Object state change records
____________________
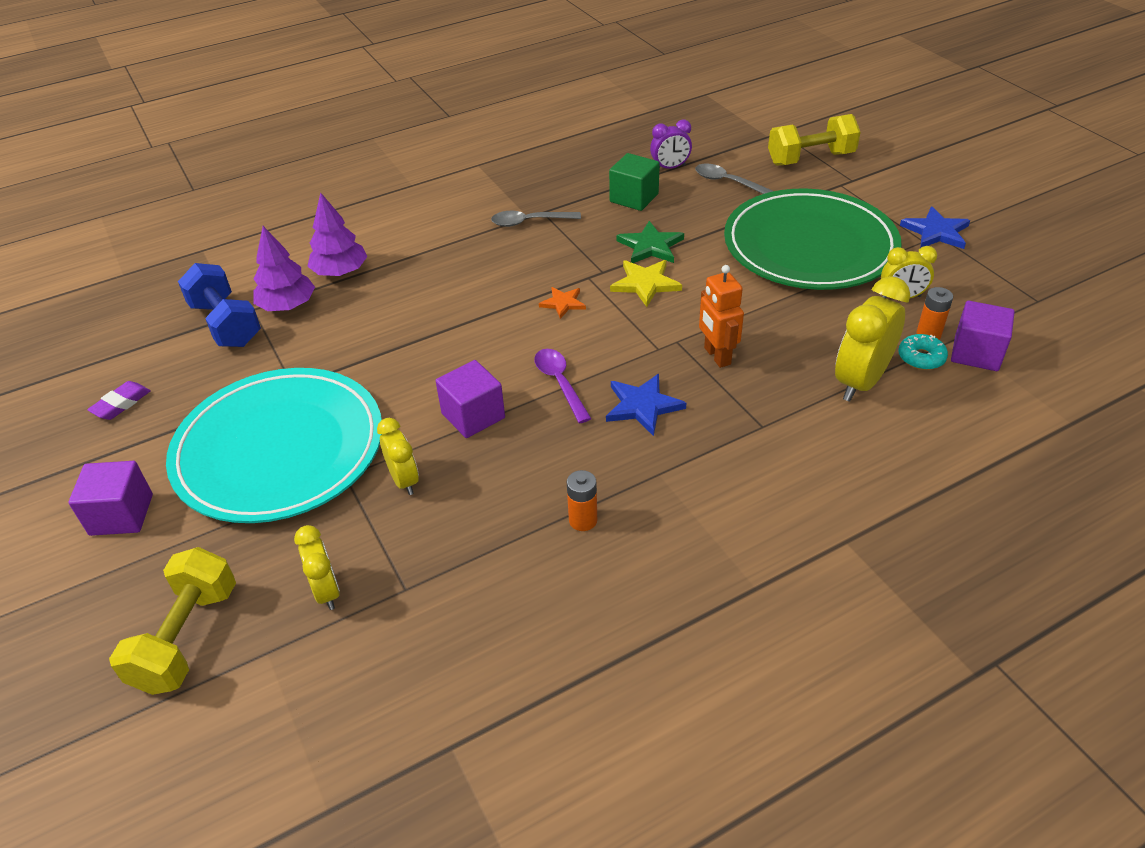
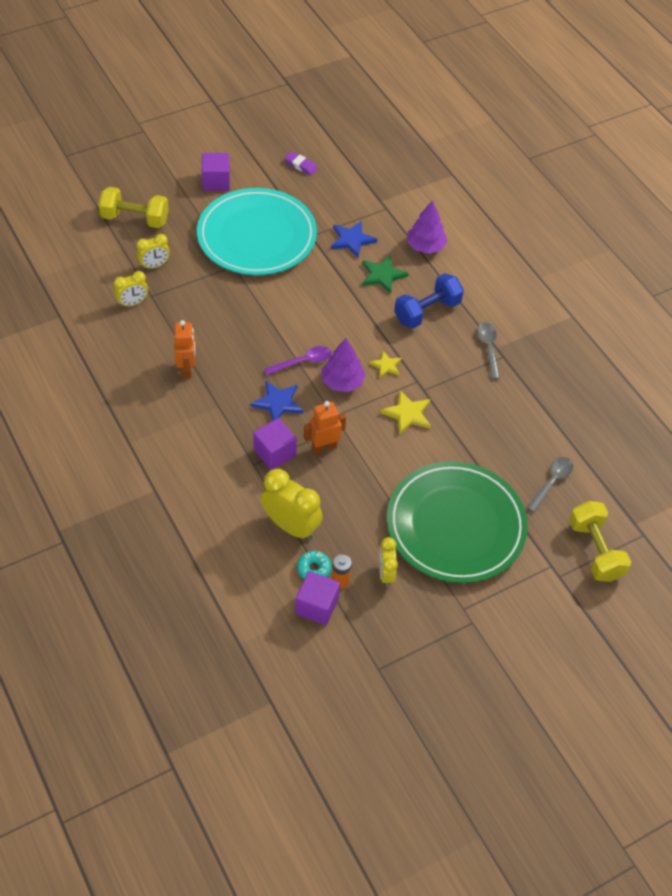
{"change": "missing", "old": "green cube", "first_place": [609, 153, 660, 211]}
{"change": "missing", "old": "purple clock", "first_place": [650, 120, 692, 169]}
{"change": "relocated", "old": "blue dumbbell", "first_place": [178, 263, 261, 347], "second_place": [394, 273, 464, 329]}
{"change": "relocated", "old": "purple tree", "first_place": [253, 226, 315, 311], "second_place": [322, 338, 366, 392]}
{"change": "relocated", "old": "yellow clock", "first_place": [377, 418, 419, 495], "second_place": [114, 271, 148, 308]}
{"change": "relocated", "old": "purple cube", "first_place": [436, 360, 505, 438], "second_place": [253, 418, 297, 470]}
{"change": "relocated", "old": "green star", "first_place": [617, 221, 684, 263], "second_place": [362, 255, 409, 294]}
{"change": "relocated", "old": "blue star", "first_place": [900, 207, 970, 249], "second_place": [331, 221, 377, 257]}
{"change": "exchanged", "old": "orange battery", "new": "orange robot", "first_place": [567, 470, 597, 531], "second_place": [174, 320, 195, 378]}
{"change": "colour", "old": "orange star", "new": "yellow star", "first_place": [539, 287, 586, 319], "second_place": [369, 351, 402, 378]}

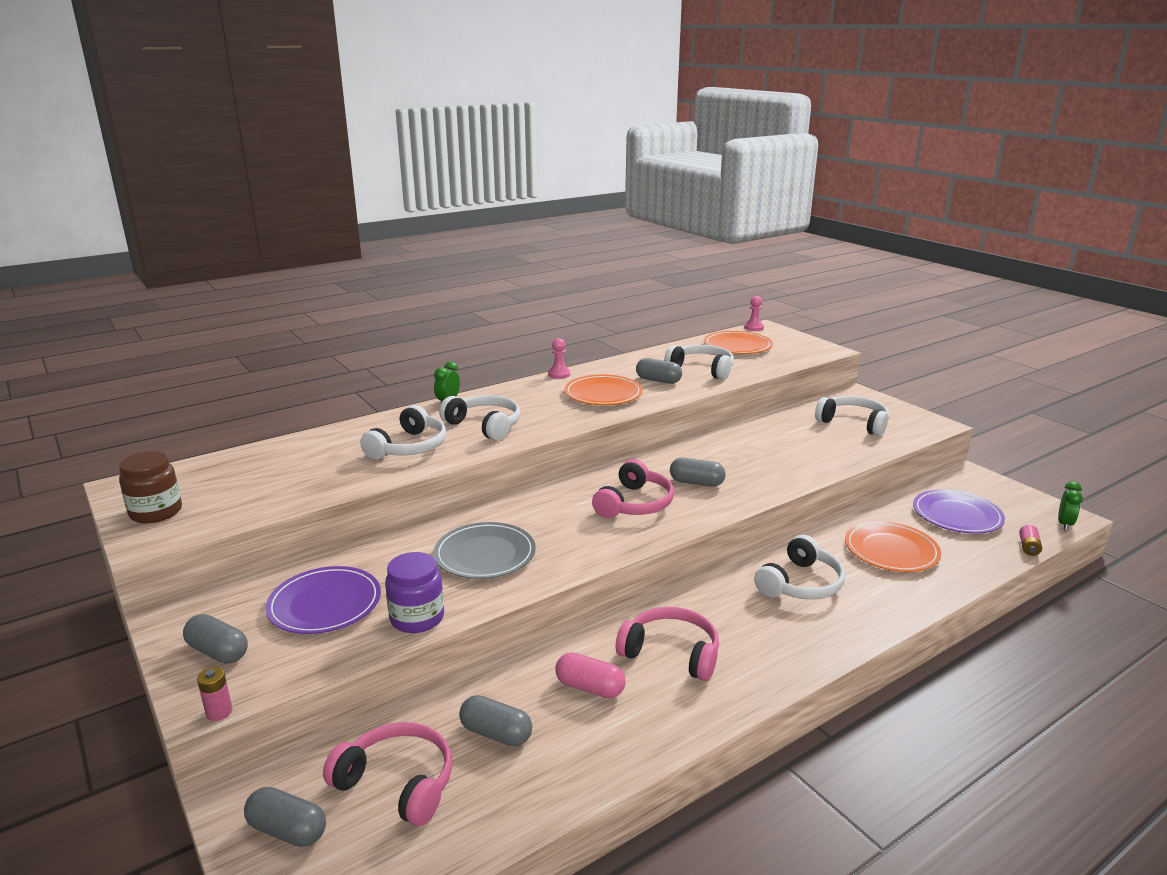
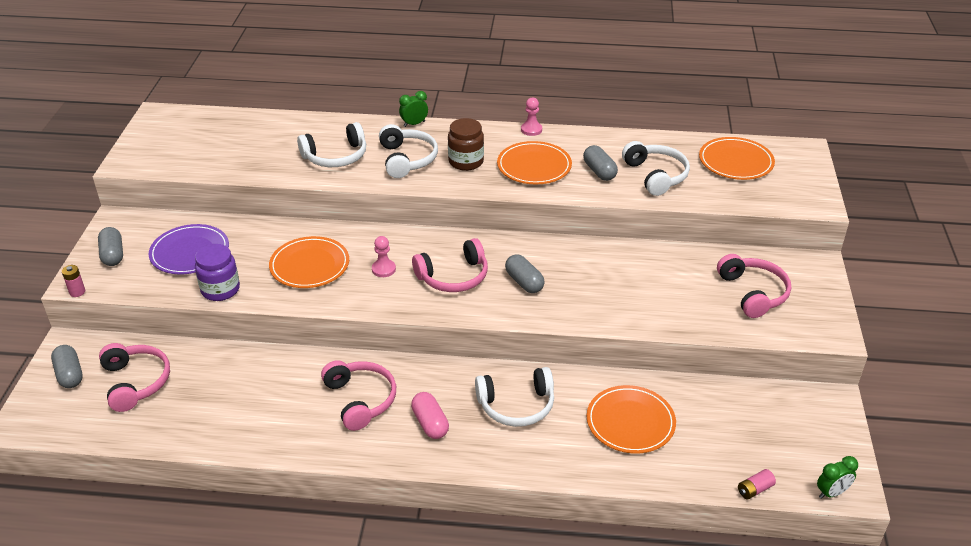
{"change": "missing", "old": "grey capsule", "first_place": [459, 695, 532, 746]}
{"change": "missing", "old": "purple plate", "first_place": [913, 489, 1005, 534]}
{"change": "relocated", "old": "brown jar", "first_place": [119, 451, 182, 523], "second_place": [448, 118, 484, 171]}
{"change": "relocated", "old": "pink capsule", "first_place": [555, 652, 626, 698], "second_place": [411, 392, 449, 439]}
{"change": "relocated", "old": "pink pawn", "first_place": [744, 296, 764, 331], "second_place": [372, 236, 396, 277]}
{"change": "colour", "old": "grey plate", "new": "orange plate", "first_place": [434, 522, 536, 579], "second_place": [269, 236, 349, 288]}
{"change": "colour", "old": "white headphones", "new": "pink headphones", "first_place": [815, 396, 889, 436], "second_place": [717, 254, 791, 318]}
____________________
* [EXERCISE BRIEF]
Omitting the pictures, repeat all entries exactly.

* [RESULT BELOW]
{"change": "missing", "old": "green cube", "first_place": [609, 153, 660, 211]}
{"change": "missing", "old": "purple clock", "first_place": [650, 120, 692, 169]}
{"change": "relocated", "old": "blue dumbbell", "first_place": [178, 263, 261, 347], "second_place": [394, 273, 464, 329]}
{"change": "relocated", "old": "purple tree", "first_place": [253, 226, 315, 311], "second_place": [322, 338, 366, 392]}
{"change": "relocated", "old": "yellow clock", "first_place": [377, 418, 419, 495], "second_place": [114, 271, 148, 308]}
{"change": "relocated", "old": "purple cube", "first_place": [436, 360, 505, 438], "second_place": [253, 418, 297, 470]}
{"change": "relocated", "old": "green star", "first_place": [617, 221, 684, 263], "second_place": [362, 255, 409, 294]}
{"change": "relocated", "old": "blue star", "first_place": [900, 207, 970, 249], "second_place": [331, 221, 377, 257]}
{"change": "exchanged", "old": "orange battery", "new": "orange robot", "first_place": [567, 470, 597, 531], "second_place": [174, 320, 195, 378]}
{"change": "colour", "old": "orange star", "new": "yellow star", "first_place": [539, 287, 586, 319], "second_place": [369, 351, 402, 378]}

{"change": "missing", "old": "grey capsule", "first_place": [459, 695, 532, 746]}
{"change": "missing", "old": "purple plate", "first_place": [913, 489, 1005, 534]}
{"change": "relocated", "old": "brown jar", "first_place": [119, 451, 182, 523], "second_place": [448, 118, 484, 171]}
{"change": "relocated", "old": "pink capsule", "first_place": [555, 652, 626, 698], "second_place": [411, 392, 449, 439]}
{"change": "relocated", "old": "pink pawn", "first_place": [744, 296, 764, 331], "second_place": [372, 236, 396, 277]}
{"change": "colour", "old": "grey plate", "new": "orange plate", "first_place": [434, 522, 536, 579], "second_place": [269, 236, 349, 288]}
{"change": "colour", "old": "white headphones", "new": "pink headphones", "first_place": [815, 396, 889, 436], "second_place": [717, 254, 791, 318]}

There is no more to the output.